Assigned task
Find every line containing the word "COIL" in the records below; report only how many there are.

[Difference listings]
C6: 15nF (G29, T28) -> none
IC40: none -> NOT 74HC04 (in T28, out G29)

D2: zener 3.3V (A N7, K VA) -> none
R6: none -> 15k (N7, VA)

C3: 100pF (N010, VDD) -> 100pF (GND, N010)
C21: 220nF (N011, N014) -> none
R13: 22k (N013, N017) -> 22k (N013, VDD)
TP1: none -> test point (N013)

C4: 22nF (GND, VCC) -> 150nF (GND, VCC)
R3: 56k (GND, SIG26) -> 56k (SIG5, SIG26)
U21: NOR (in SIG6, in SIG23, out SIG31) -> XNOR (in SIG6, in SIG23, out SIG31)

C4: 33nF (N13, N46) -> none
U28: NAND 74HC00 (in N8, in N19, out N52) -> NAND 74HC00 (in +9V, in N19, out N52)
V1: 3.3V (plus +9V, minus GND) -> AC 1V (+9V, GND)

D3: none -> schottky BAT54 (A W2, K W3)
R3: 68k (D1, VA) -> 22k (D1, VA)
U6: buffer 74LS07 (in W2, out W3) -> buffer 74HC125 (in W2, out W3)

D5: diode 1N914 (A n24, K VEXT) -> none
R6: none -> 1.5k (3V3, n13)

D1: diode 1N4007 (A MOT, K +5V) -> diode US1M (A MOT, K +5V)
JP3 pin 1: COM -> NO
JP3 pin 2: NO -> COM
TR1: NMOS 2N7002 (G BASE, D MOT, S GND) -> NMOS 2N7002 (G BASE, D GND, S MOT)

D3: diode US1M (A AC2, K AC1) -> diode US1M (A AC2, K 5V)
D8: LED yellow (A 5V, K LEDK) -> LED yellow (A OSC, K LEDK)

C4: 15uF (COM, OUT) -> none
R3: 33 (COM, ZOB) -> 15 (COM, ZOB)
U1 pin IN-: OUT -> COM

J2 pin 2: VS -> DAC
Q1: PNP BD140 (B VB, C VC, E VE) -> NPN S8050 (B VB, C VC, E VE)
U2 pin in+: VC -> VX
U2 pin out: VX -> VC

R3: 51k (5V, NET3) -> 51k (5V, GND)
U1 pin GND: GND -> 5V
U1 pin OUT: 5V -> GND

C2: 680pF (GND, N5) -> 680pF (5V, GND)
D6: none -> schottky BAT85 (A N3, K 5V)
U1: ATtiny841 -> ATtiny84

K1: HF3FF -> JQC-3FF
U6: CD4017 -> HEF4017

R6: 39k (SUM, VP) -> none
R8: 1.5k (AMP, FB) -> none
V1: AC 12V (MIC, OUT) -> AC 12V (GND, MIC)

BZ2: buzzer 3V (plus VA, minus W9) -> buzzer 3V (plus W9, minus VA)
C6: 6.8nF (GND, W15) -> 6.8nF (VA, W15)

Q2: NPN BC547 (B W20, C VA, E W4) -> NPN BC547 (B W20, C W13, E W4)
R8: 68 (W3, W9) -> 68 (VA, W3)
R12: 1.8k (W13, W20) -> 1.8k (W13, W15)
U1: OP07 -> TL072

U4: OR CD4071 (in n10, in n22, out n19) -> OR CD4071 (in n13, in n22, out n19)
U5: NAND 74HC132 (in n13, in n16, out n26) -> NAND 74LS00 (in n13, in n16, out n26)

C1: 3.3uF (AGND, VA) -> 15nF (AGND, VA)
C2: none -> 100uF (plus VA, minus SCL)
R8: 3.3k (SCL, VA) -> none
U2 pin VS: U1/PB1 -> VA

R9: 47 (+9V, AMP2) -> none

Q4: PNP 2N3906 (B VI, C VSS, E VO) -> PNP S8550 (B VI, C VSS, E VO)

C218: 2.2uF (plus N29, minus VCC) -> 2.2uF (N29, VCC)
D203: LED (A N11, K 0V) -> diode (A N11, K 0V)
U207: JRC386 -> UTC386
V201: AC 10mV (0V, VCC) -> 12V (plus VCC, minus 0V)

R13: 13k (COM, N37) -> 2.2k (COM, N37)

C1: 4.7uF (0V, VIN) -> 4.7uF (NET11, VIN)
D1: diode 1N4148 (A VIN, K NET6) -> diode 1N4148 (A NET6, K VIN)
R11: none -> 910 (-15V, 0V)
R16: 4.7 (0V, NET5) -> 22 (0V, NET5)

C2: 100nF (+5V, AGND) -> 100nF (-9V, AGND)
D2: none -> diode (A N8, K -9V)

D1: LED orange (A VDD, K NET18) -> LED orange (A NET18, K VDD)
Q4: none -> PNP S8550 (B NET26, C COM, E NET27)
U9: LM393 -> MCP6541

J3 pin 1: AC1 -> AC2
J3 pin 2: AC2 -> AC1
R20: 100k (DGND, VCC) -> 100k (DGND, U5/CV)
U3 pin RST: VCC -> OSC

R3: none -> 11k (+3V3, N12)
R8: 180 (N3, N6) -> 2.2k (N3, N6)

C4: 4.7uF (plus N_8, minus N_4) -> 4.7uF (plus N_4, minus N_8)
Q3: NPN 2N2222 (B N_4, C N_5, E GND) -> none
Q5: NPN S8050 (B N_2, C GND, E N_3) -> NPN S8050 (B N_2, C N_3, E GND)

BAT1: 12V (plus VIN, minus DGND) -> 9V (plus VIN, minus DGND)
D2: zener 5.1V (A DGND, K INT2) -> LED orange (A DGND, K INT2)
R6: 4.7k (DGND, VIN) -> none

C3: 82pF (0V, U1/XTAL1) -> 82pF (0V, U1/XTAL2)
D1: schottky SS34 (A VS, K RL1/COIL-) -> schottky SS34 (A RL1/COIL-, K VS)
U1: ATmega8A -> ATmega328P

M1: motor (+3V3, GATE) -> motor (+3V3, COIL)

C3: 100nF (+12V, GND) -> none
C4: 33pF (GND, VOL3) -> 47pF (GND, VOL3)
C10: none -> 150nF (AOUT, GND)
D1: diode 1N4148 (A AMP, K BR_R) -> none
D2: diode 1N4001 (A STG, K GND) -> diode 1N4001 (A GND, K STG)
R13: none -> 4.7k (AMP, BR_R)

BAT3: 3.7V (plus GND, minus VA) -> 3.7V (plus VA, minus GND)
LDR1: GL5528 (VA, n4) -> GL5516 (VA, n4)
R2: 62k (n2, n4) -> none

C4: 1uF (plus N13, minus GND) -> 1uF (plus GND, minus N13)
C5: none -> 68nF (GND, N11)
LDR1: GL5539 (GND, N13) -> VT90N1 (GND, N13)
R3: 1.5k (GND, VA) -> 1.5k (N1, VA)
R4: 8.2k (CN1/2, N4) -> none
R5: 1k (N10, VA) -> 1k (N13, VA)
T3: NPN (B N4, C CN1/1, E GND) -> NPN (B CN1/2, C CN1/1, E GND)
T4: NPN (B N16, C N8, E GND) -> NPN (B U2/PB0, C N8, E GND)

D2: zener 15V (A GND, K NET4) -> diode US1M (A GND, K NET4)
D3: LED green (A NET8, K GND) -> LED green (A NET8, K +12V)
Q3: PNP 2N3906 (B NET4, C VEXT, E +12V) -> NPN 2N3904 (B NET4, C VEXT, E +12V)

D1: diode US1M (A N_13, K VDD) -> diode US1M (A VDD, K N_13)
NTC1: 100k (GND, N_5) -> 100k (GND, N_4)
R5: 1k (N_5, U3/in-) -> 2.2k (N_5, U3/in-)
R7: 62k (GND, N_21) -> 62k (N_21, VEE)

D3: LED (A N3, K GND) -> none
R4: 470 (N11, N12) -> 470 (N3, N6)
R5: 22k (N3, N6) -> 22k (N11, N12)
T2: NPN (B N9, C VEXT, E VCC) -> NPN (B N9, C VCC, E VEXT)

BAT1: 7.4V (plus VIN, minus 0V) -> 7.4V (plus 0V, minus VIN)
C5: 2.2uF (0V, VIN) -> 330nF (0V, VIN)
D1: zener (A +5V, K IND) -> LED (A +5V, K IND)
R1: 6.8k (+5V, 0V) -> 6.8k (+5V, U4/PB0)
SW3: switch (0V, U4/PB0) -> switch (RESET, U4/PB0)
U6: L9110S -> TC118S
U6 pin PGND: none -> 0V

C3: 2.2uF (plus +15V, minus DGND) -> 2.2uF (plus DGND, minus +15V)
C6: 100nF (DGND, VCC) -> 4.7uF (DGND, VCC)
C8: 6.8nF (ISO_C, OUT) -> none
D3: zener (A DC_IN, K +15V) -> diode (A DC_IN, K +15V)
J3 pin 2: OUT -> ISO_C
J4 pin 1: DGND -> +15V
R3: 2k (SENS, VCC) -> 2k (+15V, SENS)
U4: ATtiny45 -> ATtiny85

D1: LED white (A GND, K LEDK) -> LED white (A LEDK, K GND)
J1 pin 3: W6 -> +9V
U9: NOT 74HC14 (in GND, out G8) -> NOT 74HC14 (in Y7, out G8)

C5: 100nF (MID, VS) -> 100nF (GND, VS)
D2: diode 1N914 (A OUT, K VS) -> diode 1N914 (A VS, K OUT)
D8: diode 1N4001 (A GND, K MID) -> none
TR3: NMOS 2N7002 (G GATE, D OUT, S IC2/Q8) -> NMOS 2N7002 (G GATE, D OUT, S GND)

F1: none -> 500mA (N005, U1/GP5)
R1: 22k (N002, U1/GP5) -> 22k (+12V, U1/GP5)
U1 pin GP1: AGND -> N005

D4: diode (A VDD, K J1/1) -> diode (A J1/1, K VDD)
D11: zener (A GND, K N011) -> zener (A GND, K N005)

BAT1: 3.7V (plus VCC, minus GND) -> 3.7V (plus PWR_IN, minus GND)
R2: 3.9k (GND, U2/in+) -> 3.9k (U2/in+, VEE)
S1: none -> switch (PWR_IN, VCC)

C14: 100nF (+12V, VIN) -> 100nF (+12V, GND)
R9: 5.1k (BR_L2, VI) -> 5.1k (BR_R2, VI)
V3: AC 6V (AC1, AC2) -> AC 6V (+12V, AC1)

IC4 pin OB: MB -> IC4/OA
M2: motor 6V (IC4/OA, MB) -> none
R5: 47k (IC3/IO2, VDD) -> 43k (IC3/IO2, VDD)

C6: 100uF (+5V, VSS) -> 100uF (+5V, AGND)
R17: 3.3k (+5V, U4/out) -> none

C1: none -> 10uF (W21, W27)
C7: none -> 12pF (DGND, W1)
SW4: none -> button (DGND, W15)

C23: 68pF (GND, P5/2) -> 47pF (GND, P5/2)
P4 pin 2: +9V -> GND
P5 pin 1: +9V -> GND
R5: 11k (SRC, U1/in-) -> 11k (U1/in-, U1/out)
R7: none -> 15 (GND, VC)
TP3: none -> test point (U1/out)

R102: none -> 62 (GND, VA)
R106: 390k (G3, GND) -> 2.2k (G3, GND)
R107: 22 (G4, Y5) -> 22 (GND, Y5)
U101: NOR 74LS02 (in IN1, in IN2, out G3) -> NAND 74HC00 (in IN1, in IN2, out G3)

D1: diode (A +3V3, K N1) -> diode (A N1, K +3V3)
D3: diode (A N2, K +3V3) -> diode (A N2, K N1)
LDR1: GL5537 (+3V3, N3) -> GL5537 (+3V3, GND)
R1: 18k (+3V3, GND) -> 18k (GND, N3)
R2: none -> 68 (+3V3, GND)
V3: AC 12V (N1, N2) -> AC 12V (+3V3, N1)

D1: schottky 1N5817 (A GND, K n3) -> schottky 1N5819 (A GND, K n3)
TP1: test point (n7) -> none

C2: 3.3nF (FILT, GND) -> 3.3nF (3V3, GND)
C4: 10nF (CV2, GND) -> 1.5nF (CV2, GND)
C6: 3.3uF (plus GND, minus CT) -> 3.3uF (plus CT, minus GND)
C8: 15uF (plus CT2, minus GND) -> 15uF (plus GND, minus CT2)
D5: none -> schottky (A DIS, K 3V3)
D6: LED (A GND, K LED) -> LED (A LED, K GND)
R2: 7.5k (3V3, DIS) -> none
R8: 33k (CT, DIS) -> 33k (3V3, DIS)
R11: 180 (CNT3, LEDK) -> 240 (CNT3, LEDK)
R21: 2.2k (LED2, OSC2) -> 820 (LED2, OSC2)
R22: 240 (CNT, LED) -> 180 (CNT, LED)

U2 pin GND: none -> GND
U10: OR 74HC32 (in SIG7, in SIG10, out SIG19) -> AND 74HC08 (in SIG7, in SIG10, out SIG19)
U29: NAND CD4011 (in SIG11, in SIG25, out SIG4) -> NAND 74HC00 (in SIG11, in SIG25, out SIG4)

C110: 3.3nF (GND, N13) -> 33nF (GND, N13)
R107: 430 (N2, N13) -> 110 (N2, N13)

Answer section
2